> [Exercise goal]
The required output is the exact run of lines in the listing below from the line holding "(842, 436) = (620, 419): purple" through the line holding "camera: 105 degrees right, 15 degrees up", with no pictures.
-.-.-
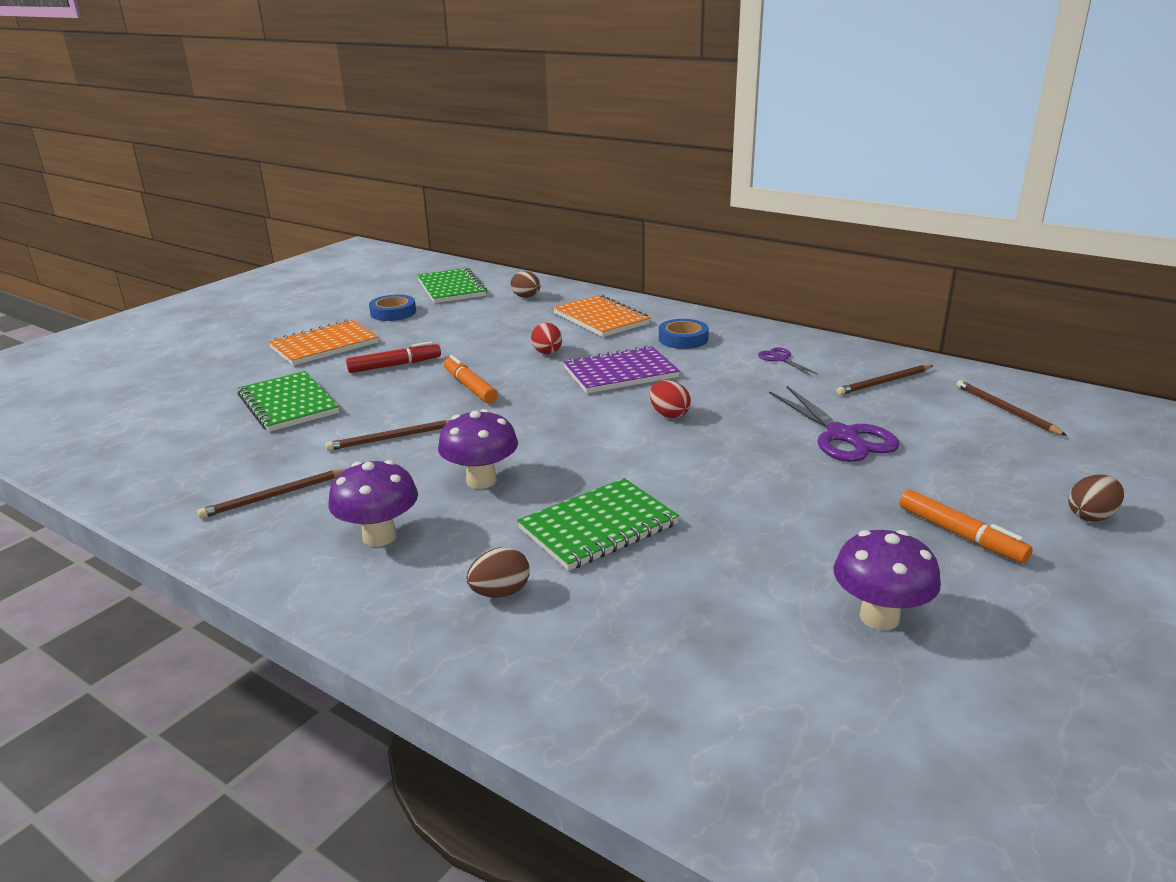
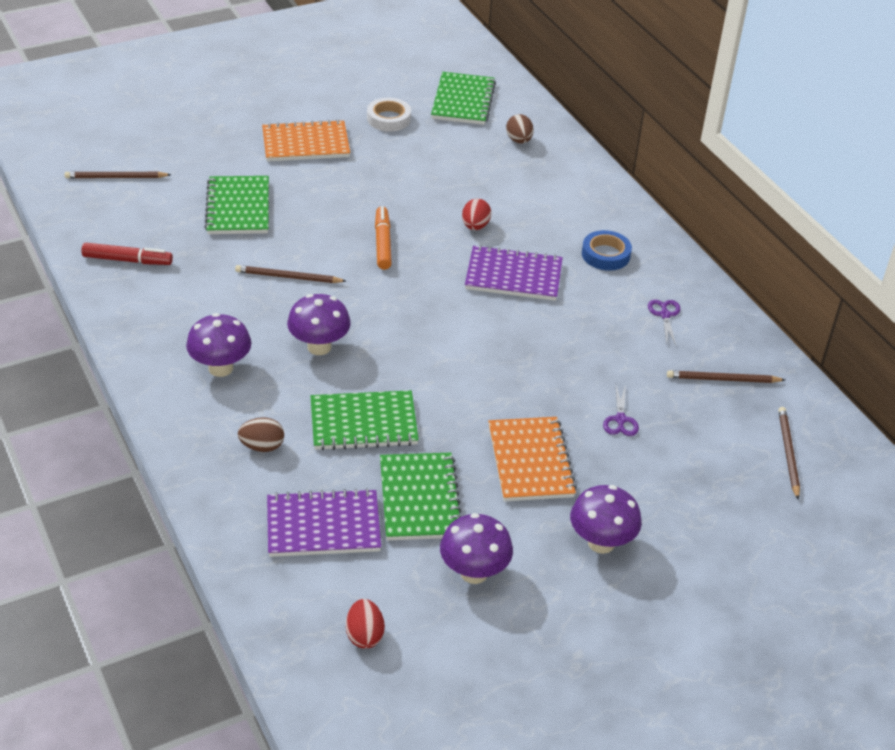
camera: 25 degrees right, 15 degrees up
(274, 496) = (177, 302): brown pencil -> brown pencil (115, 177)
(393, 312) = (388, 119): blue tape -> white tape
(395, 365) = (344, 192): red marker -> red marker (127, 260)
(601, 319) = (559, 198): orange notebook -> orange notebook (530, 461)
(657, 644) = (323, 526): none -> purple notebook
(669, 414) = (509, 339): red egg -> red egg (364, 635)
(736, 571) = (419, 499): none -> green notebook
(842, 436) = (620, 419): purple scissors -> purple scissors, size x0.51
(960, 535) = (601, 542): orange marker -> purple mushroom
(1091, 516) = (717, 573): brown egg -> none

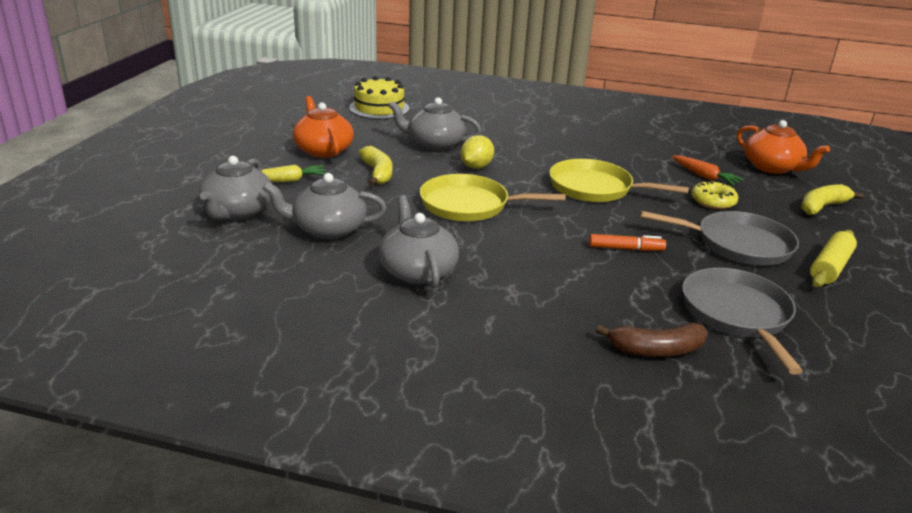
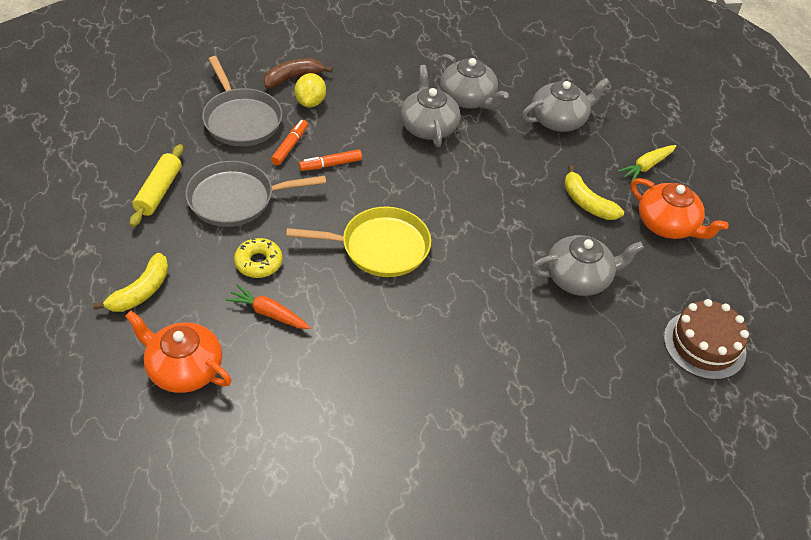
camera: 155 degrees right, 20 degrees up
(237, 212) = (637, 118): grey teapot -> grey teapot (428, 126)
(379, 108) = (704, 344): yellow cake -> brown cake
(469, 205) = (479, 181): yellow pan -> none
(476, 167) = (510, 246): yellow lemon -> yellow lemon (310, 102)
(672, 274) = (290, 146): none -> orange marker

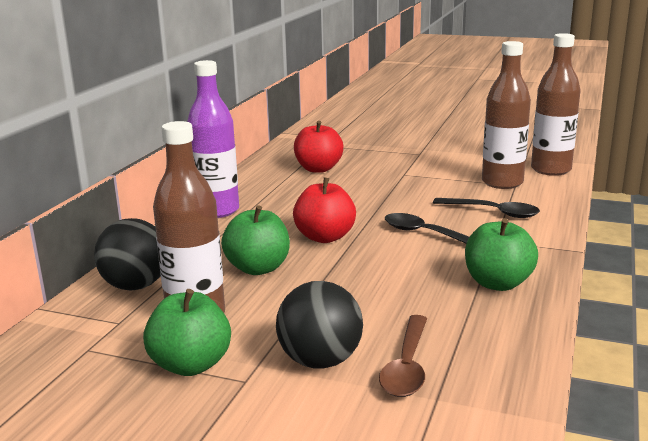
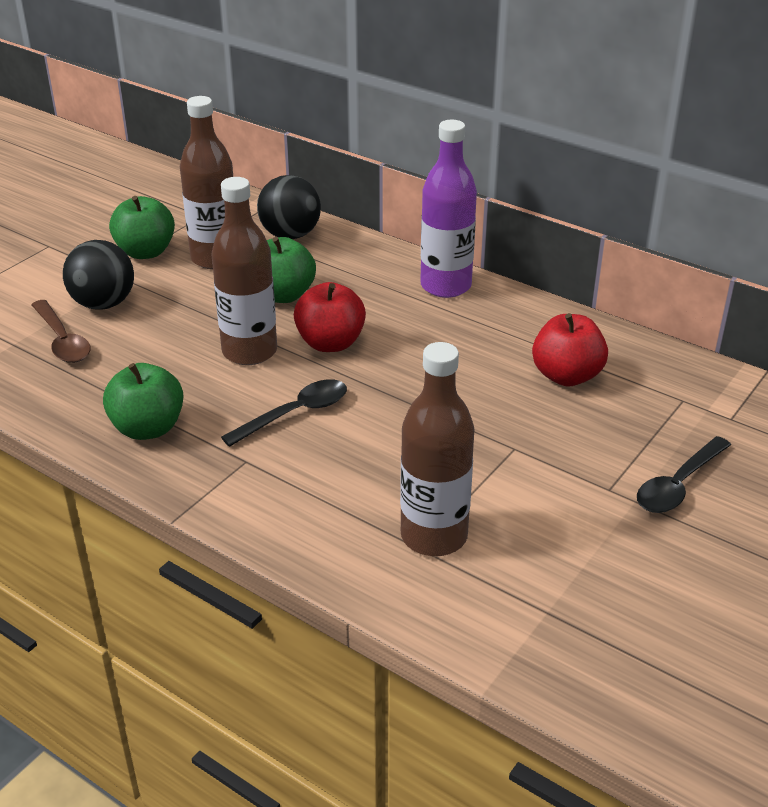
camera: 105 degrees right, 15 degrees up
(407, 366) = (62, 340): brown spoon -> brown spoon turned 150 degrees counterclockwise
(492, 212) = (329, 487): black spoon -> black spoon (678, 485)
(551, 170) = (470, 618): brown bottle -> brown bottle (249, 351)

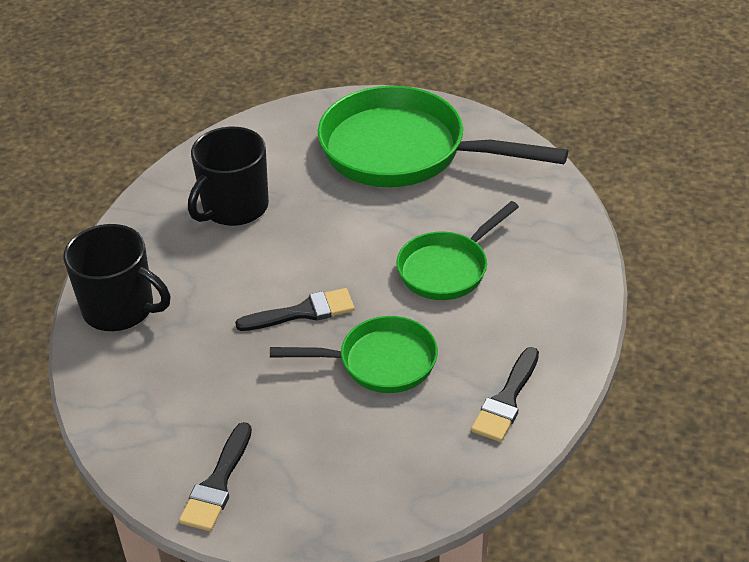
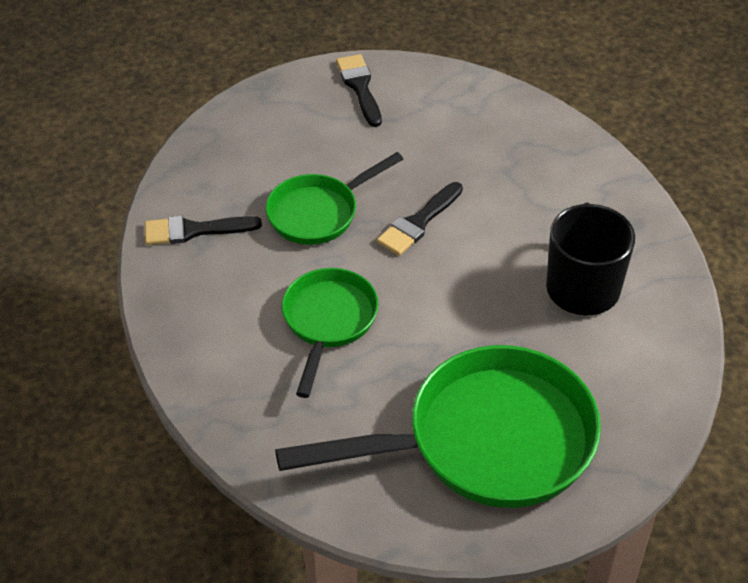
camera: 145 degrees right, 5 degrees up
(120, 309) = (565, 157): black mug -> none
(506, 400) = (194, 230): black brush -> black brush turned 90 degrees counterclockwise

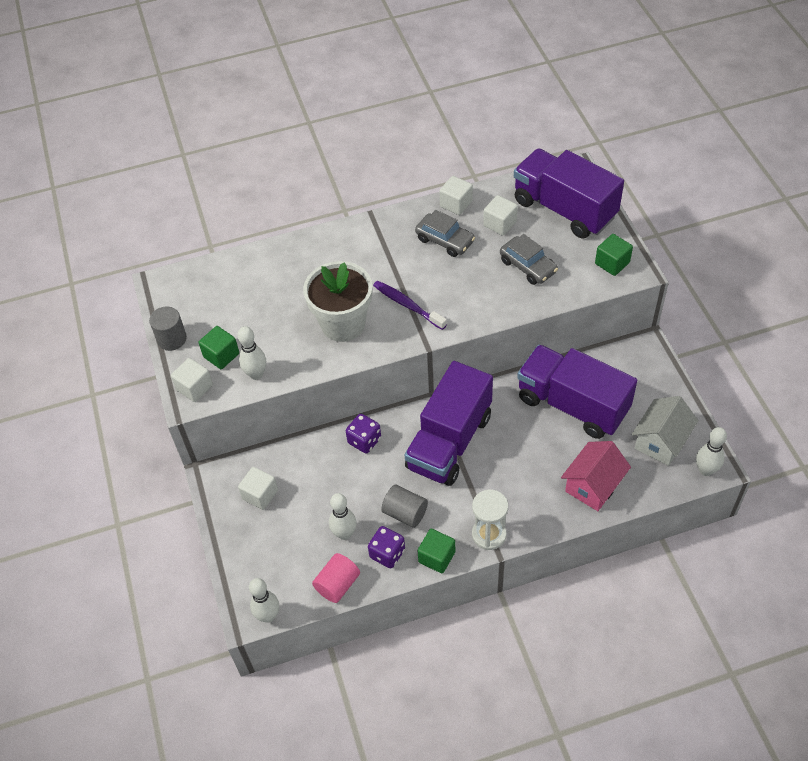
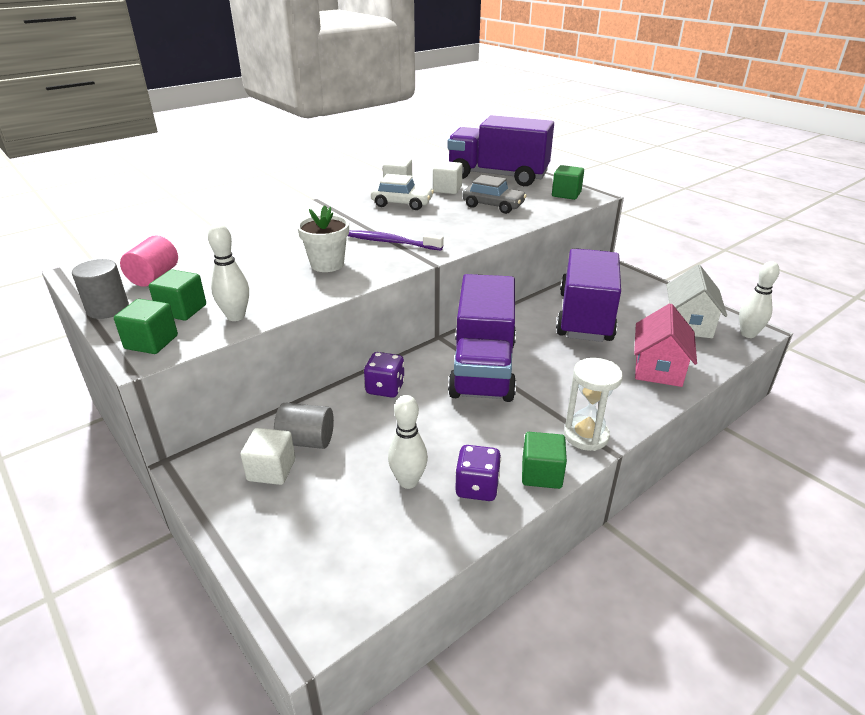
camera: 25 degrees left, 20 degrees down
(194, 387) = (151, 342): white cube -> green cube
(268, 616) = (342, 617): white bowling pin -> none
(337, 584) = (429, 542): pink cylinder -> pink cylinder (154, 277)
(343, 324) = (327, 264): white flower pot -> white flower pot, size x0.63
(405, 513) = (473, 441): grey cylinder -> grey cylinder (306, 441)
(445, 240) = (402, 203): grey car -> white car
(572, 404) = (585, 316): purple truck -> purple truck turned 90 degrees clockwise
-.-.-
> [Exercise result]
(842, 436) = (620, 419): purple scissors -> purple scissors, size x0.51
(960, 535) = (601, 542): orange marker -> purple mushroom
(1091, 516) = (717, 573): brown egg -> none

camera: 155 degrees right, 20 degrees up
(237, 212) = (637, 118): grey teapot -> grey teapot (428, 126)
(379, 108) = (704, 344): yellow cake -> brown cake
(469, 205) = (479, 181): yellow pan -> none
(476, 167) = (510, 246): yellow lemon -> yellow lemon (310, 102)
(672, 274) = (290, 146): none -> orange marker

camera: 105 degrees right, 15 degrees up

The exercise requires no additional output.